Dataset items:
Start of Block
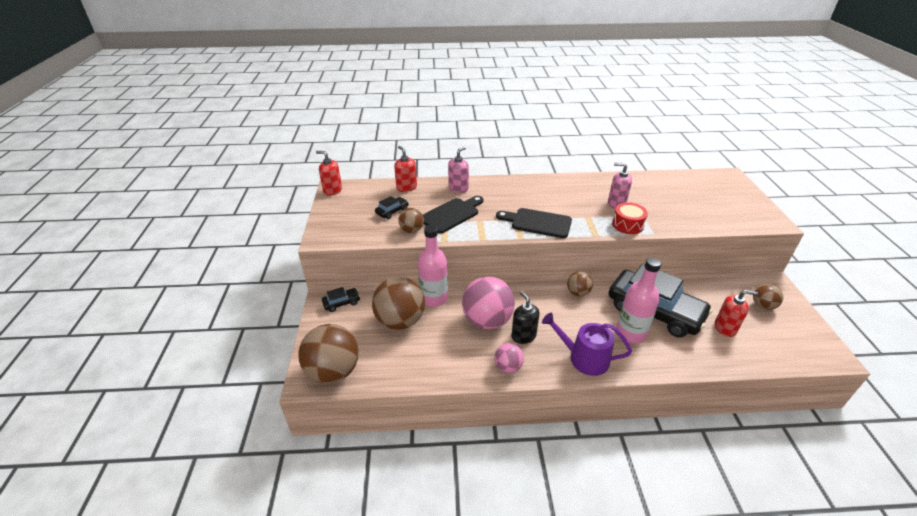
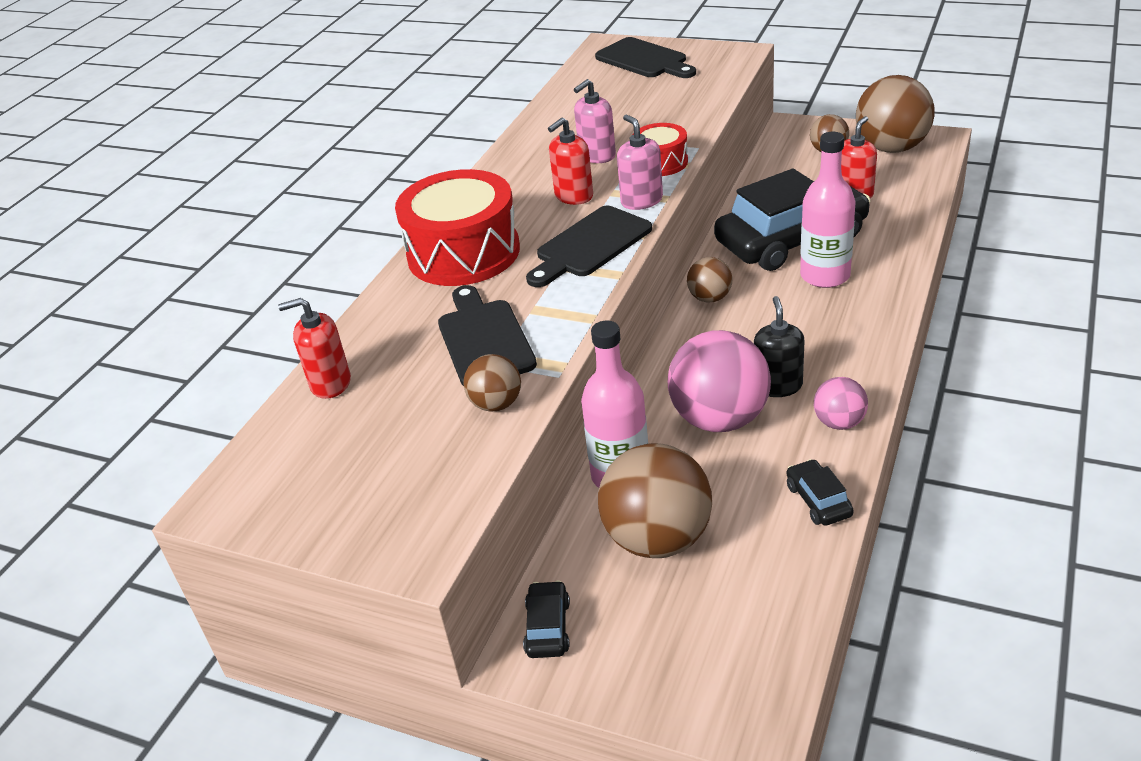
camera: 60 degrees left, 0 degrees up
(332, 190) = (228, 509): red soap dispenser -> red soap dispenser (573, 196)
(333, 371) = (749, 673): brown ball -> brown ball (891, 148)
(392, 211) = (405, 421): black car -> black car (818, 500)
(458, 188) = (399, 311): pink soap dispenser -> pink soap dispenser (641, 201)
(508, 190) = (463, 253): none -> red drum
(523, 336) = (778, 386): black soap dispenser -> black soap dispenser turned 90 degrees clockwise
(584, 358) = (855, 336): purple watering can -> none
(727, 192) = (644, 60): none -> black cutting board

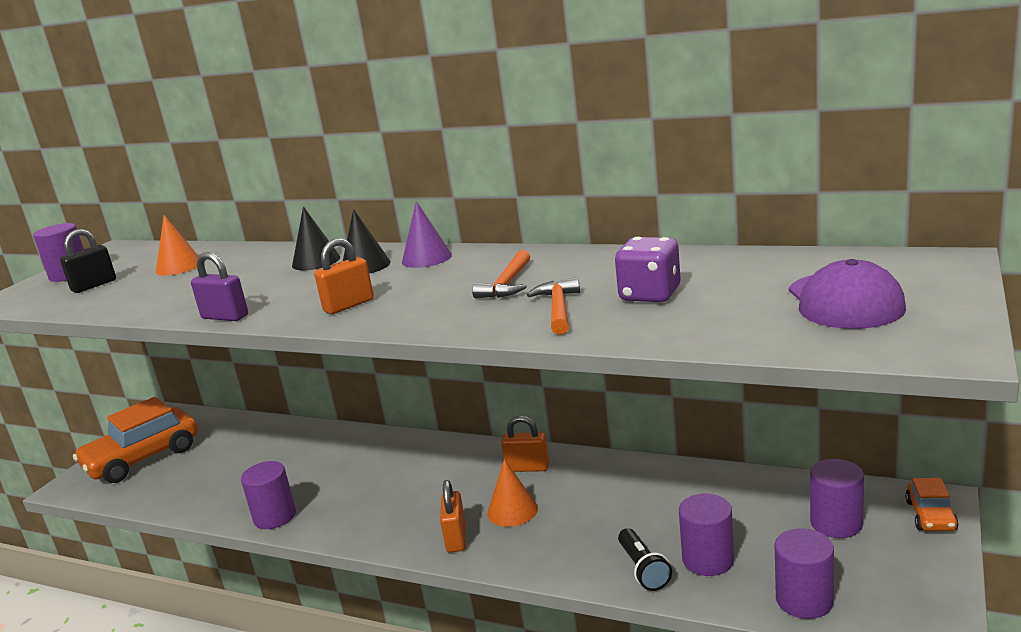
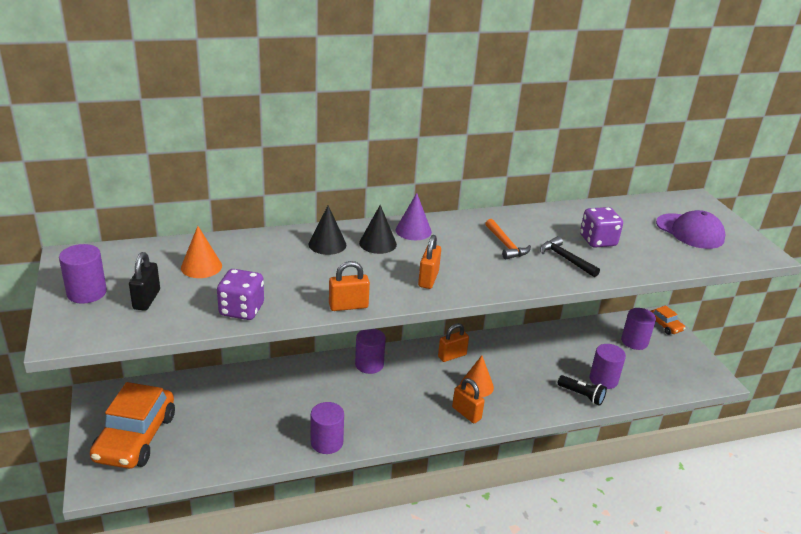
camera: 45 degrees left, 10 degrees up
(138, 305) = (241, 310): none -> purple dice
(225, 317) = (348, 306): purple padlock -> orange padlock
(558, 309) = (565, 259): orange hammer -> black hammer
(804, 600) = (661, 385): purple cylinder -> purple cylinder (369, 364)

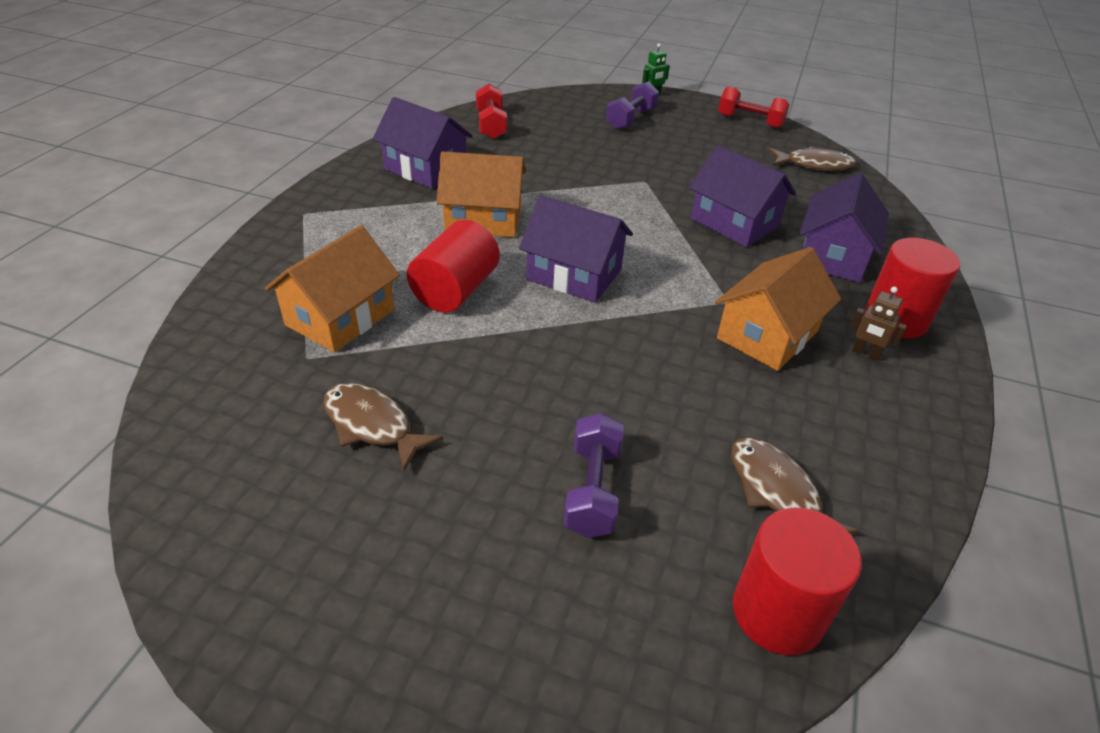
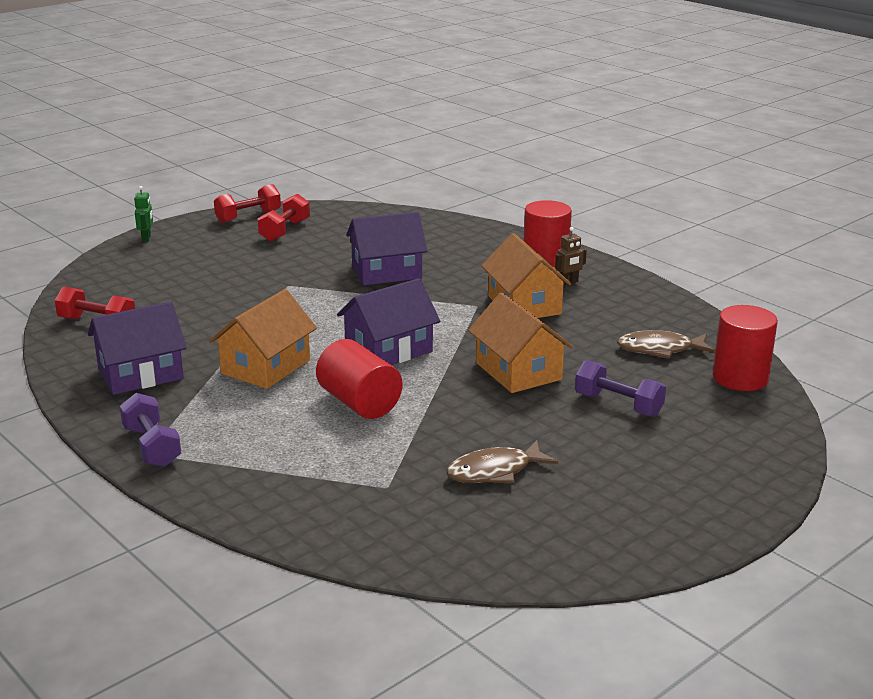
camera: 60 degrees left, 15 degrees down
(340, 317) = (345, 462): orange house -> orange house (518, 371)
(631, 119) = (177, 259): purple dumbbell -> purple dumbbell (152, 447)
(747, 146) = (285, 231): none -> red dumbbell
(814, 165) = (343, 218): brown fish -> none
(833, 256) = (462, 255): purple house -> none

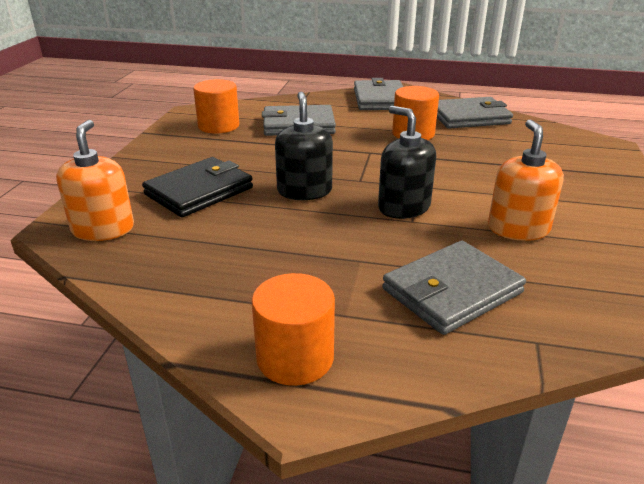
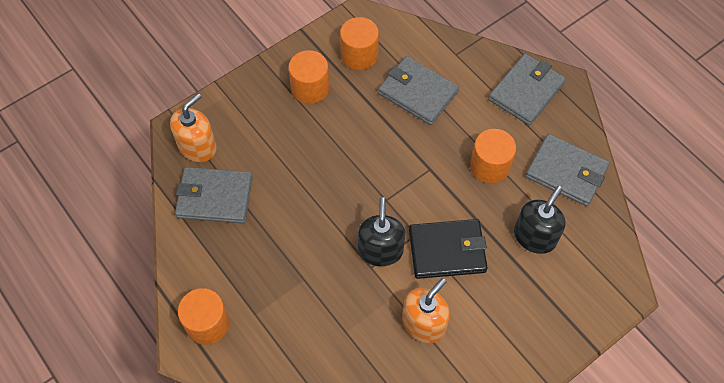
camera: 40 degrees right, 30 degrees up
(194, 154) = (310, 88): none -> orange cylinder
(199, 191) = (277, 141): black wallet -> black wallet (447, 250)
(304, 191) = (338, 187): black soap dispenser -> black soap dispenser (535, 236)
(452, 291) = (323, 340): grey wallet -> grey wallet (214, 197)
End of Block
Task prompt =
Pictures are to be left out; all else in the entries above is to be quoted exactly.

Task solution =
camera: 60 degrees left, 0 degrees up
(332, 190) = (228, 509): red soap dispenser -> red soap dispenser (573, 196)
(333, 371) = (749, 673): brown ball -> brown ball (891, 148)
(392, 211) = (405, 421): black car -> black car (818, 500)
(458, 188) = (399, 311): pink soap dispenser -> pink soap dispenser (641, 201)
(508, 190) = (463, 253): none -> red drum
(523, 336) = (778, 386): black soap dispenser -> black soap dispenser turned 90 degrees clockwise
(584, 358) = (855, 336): purple watering can -> none
(727, 192) = (644, 60): none -> black cutting board

camera: 45 degrees left, 10 degrees up
(138, 305) = (241, 310): none -> purple dice
(225, 317) = (348, 306): purple padlock -> orange padlock
(558, 309) = (565, 259): orange hammer -> black hammer
(804, 600) = (661, 385): purple cylinder -> purple cylinder (369, 364)

camera: 60 degrees left, 15 degrees down
(340, 317) = (345, 462): orange house -> orange house (518, 371)
(631, 119) = (177, 259): purple dumbbell -> purple dumbbell (152, 447)
(747, 146) = (285, 231): none -> red dumbbell
(814, 165) = (343, 218): brown fish -> none
(833, 256) = (462, 255): purple house -> none

camera: 40 degrees right, 30 degrees up
(194, 154) = (310, 88): none -> orange cylinder
(199, 191) = (277, 141): black wallet -> black wallet (447, 250)
(304, 191) = (338, 187): black soap dispenser -> black soap dispenser (535, 236)
(452, 291) = (323, 340): grey wallet -> grey wallet (214, 197)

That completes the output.